Set down the entries below exactly; drop the pictures.

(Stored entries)

↓↓↓

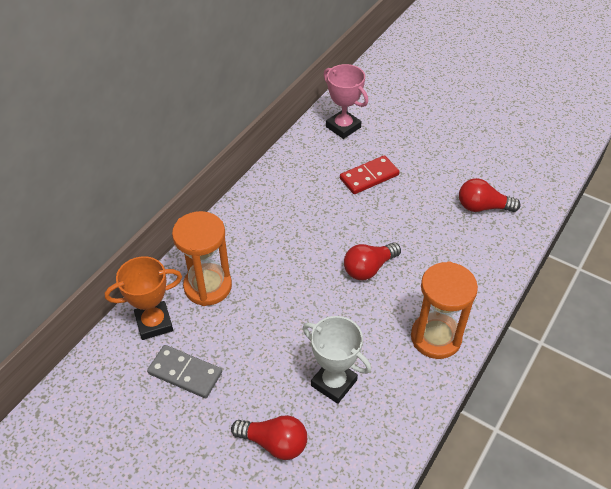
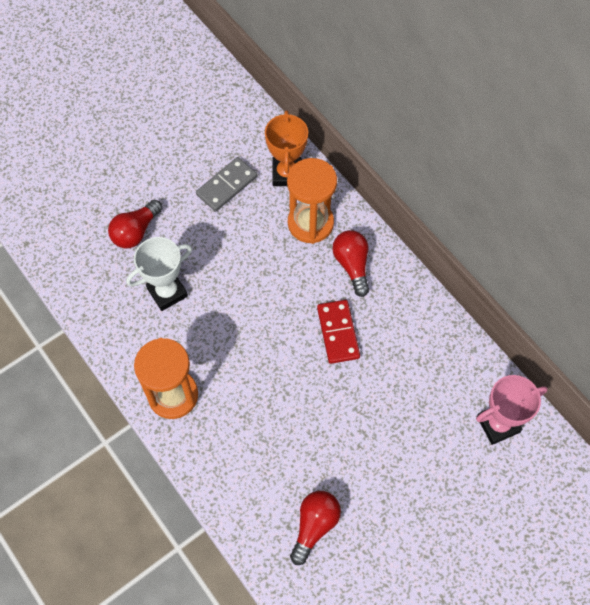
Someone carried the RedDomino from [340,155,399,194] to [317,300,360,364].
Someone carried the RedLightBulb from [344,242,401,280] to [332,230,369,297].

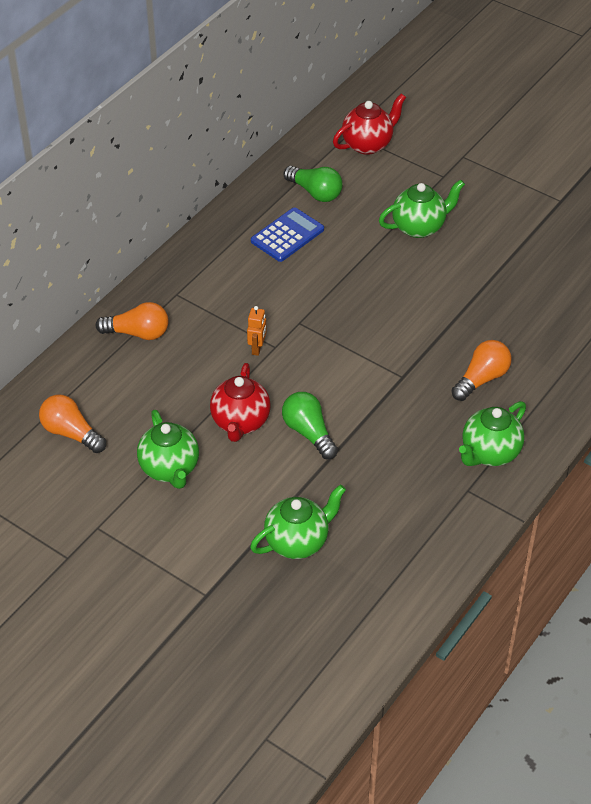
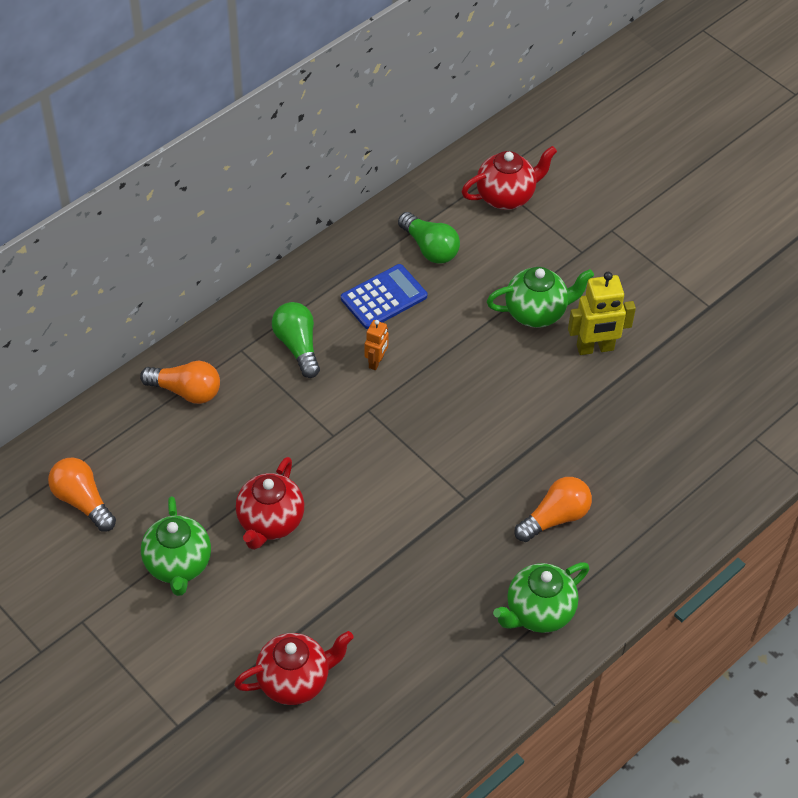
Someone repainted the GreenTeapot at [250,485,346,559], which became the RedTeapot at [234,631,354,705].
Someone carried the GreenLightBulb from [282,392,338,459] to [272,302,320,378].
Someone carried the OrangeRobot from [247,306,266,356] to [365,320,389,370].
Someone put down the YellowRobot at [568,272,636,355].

↑↑↑

> ANSWER SPACE
Someone carried the RedDomino from [340,155,399,194] to [317,300,360,364].
Someone carried the RedLightBulb from [344,242,401,280] to [332,230,369,297].

Someone repainted the GreenTeapot at [250,485,346,559], which became the RedTeapot at [234,631,354,705].
Someone carried the GreenLightBulb from [282,392,338,459] to [272,302,320,378].
Someone carried the OrangeRobot from [247,306,266,356] to [365,320,389,370].
Someone put down the YellowRobot at [568,272,636,355].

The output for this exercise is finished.